- [THE PROBLEM]
In the listing below, look for "teal" and copy every line that has it.

- [INFORMATION SUPPLIED]

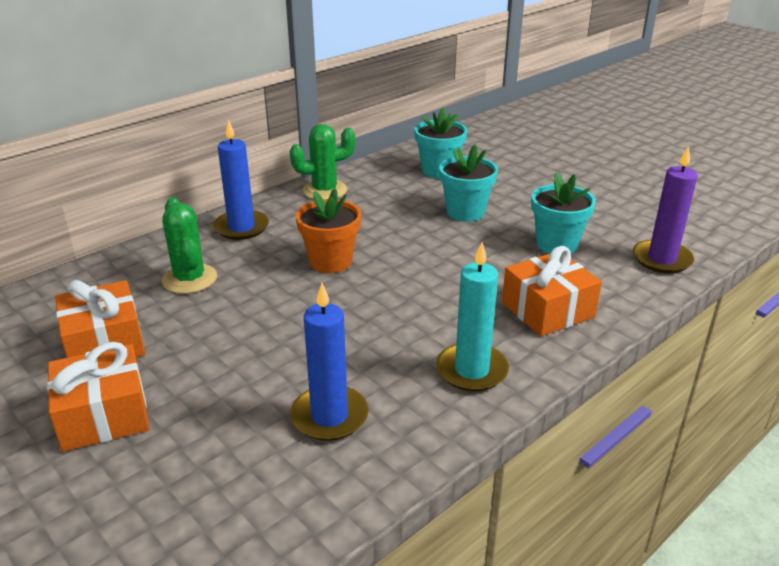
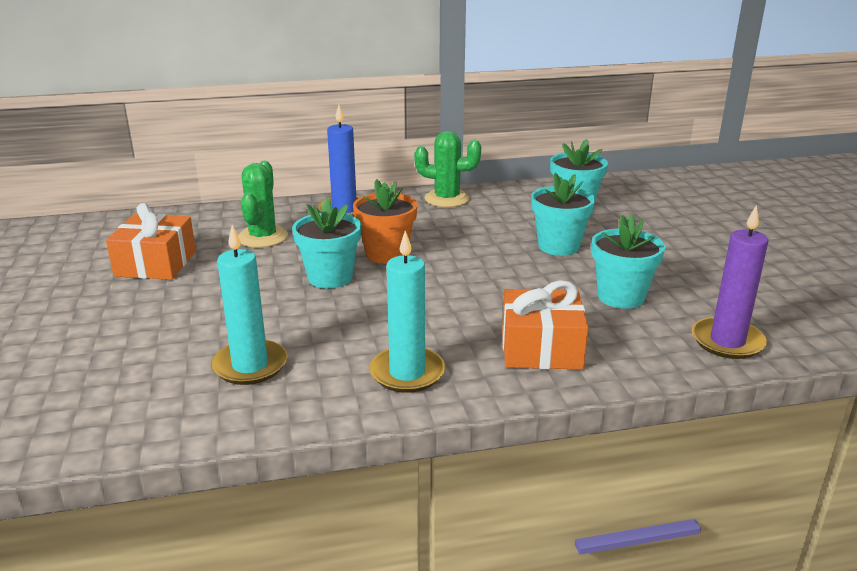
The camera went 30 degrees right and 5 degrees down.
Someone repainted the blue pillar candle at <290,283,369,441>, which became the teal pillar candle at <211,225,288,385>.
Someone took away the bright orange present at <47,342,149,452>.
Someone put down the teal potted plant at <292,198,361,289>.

- [OUTPUT FOR THIS EXERCISE]
Someone repainted the blue pillar candle at <290,283,369,441>, which became the teal pillar candle at <211,225,288,385>.
Someone put down the teal potted plant at <292,198,361,289>.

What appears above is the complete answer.